**DATA SEGMENT**.
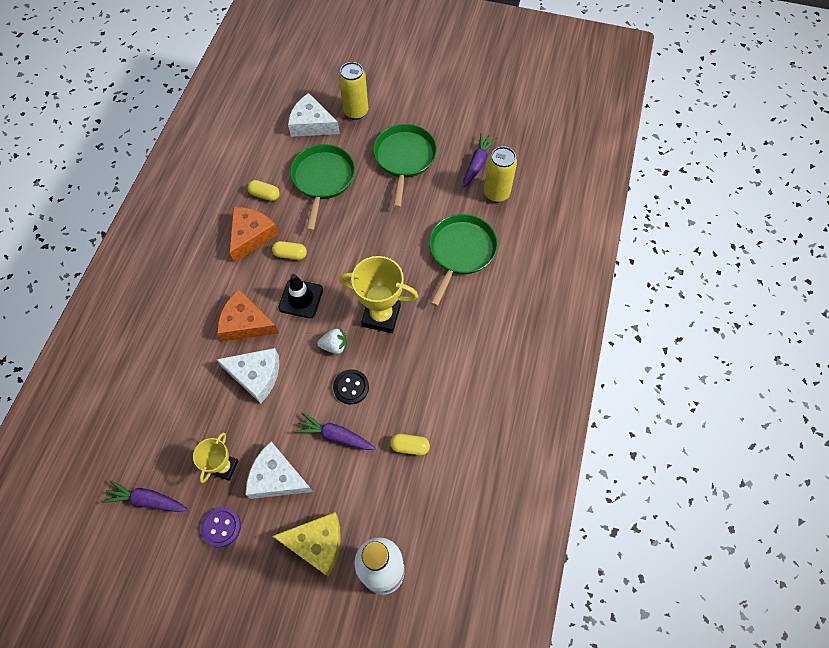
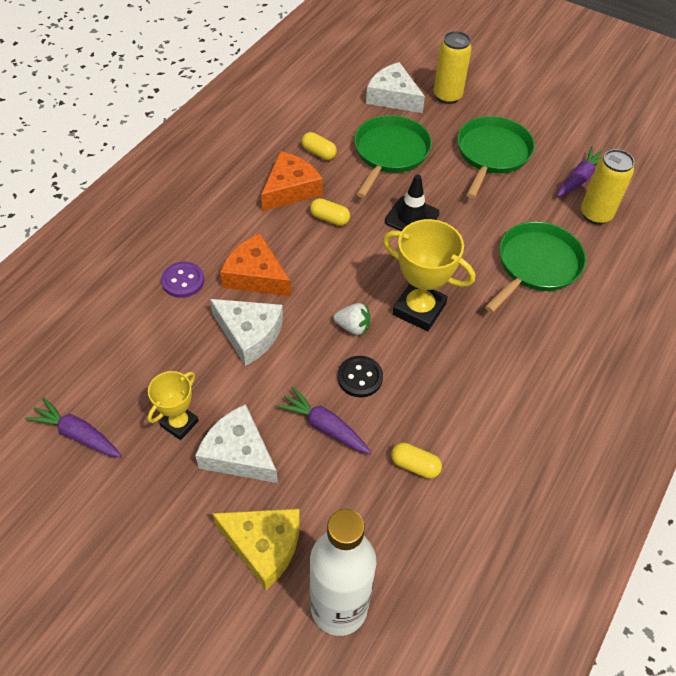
camera: 15 degrees right, 10 degrees down
(221, 527) = (153, 490): purple button -> purple button (183, 281)
(301, 299) = (327, 267): black traffic cone -> black traffic cone (412, 217)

**WHAT THIS TASK INVOLVES**.
Return the data exactly. Pictures stay out.

**ANSWER BELOW**.
camera: 15 degrees right, 10 degrees down
(221, 527) = (153, 490): purple button -> purple button (183, 281)
(301, 299) = (327, 267): black traffic cone -> black traffic cone (412, 217)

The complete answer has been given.